Dataset entries:
*** Begin section ***
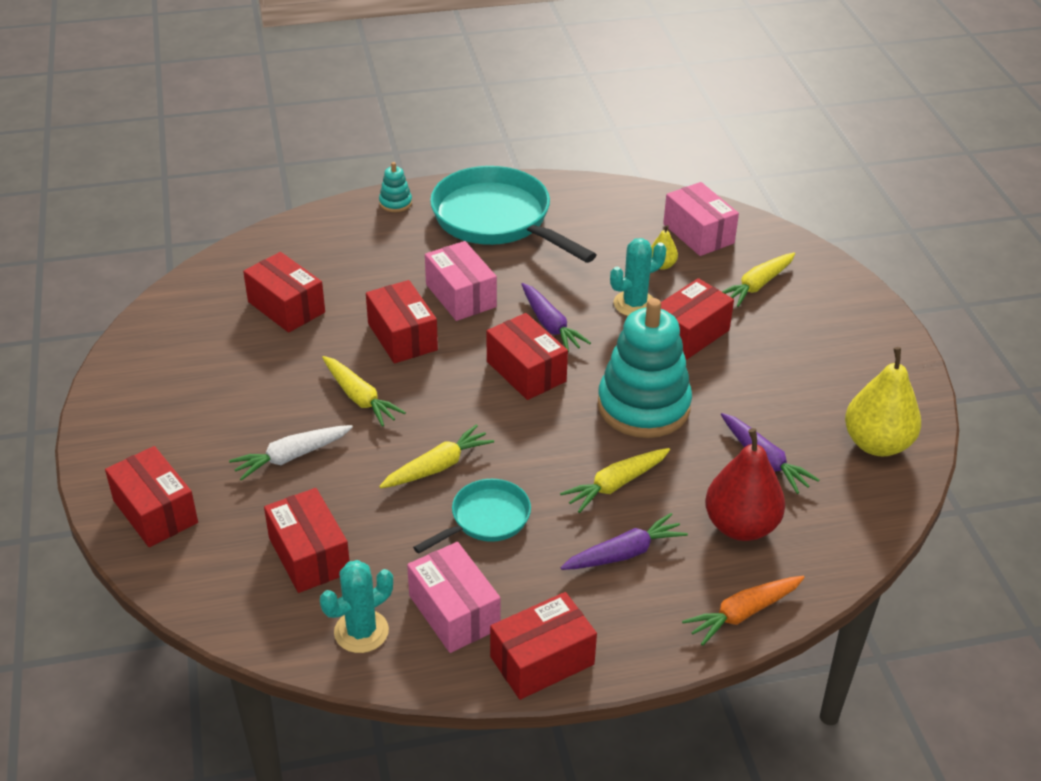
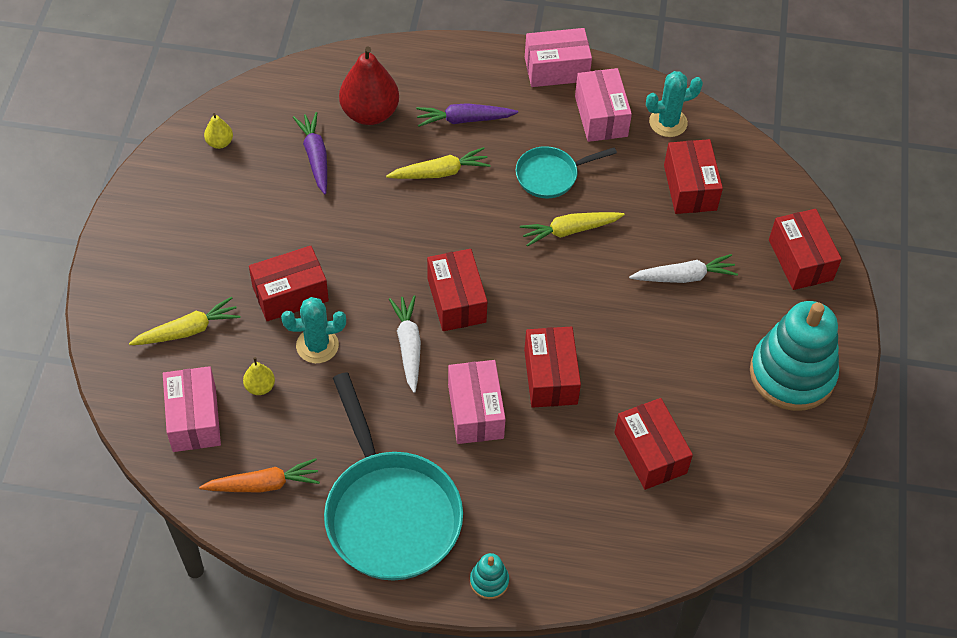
camera: 160 degrees left, 15 degrees up
(359, 397) = (611, 319): yellow carrot -> none
(542, 660) = (556, 69): red box -> pink box
(550, 325) = (408, 346): purple carrot -> white carrot
(643, 406) = (377, 233): turquoise stacking toy -> turquoise stacking toy (792, 374)
(743, 613) = (409, 57): orange carrot -> orange carrot (263, 484)
(877, 444) = (220, 143): yellow pear -> yellow pear, size x0.47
*** End section ***
Task — In the data above, which lines have "yellow"? Report each of them.

Your solution —
(359, 397) = (611, 319): yellow carrot -> none
(877, 444) = (220, 143): yellow pear -> yellow pear, size x0.47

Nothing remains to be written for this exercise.